• GIVEN DATA:
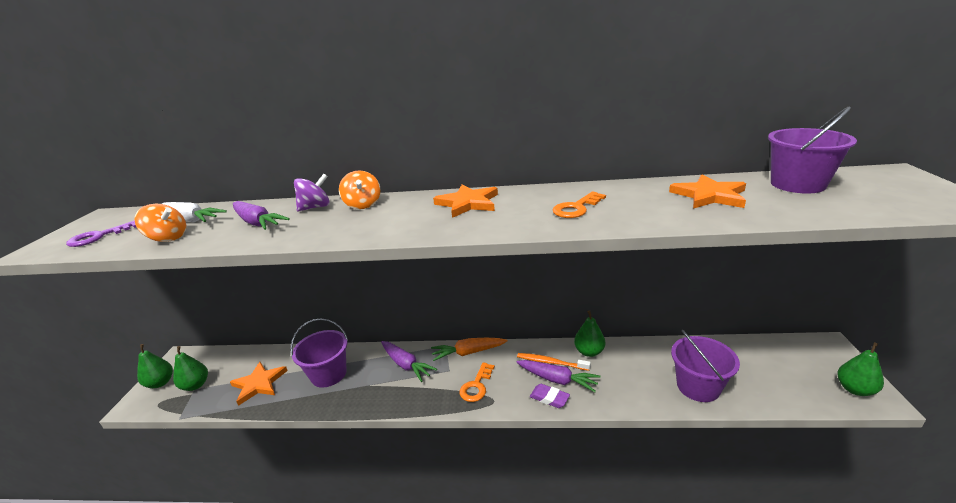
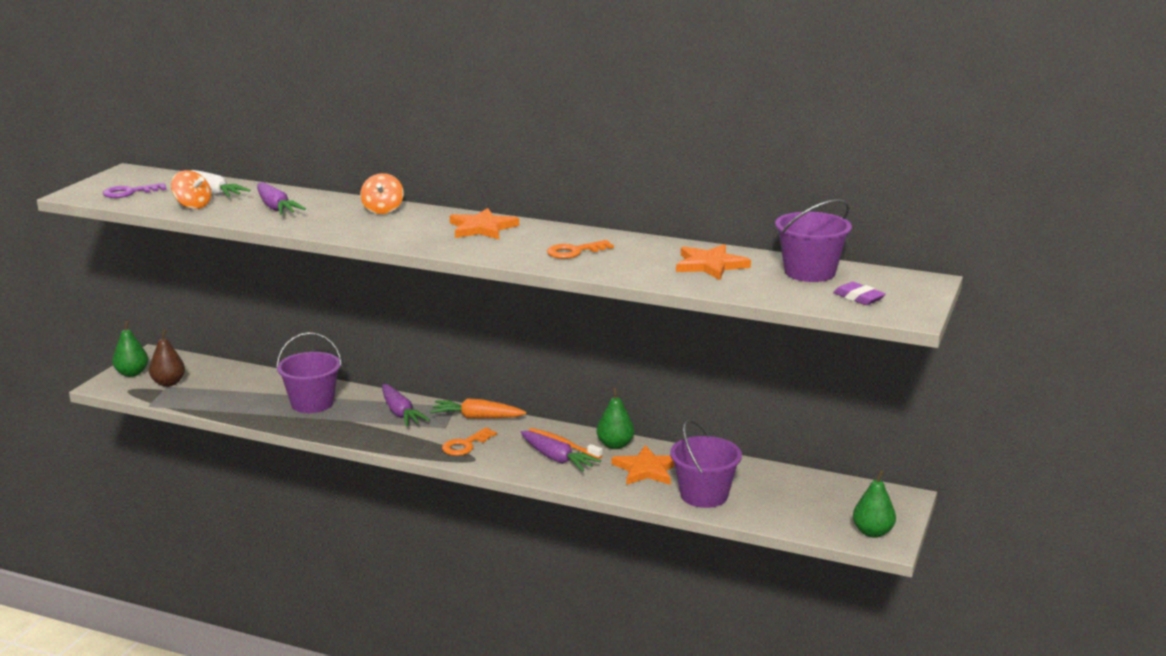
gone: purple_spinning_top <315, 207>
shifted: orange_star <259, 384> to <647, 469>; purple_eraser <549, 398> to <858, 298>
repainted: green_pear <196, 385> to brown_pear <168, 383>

• AIM OF THE TASK: Only the lines from the one with "shifted: orange_star <259, 384>" through the last line above should be restated, word for word.

• REPLY TO THE TASK:
shifted: orange_star <259, 384> to <647, 469>; purple_eraser <549, 398> to <858, 298>
repainted: green_pear <196, 385> to brown_pear <168, 383>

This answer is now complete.